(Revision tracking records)
_____

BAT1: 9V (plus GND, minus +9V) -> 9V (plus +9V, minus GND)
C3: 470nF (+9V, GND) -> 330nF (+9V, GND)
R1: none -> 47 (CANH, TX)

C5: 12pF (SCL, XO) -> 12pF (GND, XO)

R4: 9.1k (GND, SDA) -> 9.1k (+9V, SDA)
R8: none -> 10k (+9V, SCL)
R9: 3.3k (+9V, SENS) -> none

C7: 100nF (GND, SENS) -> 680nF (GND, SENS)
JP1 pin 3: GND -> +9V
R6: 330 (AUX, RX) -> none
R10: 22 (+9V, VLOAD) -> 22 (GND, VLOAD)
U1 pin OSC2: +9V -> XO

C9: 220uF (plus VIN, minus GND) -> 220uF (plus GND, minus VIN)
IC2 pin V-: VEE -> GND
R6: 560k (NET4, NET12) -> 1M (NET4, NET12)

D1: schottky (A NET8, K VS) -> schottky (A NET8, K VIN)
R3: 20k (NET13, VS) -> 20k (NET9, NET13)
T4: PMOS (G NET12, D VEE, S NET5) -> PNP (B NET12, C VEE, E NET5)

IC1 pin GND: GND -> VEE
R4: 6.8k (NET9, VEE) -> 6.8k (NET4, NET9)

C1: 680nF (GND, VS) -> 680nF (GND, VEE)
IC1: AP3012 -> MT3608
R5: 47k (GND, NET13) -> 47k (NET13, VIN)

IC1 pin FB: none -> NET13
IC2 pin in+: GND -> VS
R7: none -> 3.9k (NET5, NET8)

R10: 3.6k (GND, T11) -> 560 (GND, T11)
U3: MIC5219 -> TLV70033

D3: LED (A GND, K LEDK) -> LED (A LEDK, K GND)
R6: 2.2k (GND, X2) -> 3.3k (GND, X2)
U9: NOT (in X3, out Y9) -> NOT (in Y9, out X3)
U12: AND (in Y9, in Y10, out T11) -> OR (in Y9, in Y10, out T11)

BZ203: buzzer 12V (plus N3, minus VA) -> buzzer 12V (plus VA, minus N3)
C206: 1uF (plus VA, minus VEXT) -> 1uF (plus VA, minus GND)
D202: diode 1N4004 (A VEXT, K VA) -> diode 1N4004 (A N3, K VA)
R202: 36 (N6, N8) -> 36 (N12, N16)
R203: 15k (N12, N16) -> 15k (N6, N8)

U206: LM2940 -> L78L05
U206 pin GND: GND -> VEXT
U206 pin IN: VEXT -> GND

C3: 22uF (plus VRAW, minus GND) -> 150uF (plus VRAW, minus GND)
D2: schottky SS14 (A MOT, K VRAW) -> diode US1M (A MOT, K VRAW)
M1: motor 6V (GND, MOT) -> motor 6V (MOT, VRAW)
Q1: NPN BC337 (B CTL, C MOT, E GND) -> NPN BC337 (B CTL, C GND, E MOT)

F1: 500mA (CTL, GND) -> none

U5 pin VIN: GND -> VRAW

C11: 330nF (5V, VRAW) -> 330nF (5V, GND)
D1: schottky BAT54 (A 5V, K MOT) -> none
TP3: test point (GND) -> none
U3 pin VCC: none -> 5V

_____

### WHAT IS NEEDED
Go through the records above and, whenever a line includes the word "minus", copy it.

### SOLUTION
BAT1: 9V (plus GND, minus +9V) -> 9V (plus +9V, minus GND)
C9: 220uF (plus VIN, minus GND) -> 220uF (plus GND, minus VIN)
BZ203: buzzer 12V (plus N3, minus VA) -> buzzer 12V (plus VA, minus N3)
C206: 1uF (plus VA, minus VEXT) -> 1uF (plus VA, minus GND)
C3: 22uF (plus VRAW, minus GND) -> 150uF (plus VRAW, minus GND)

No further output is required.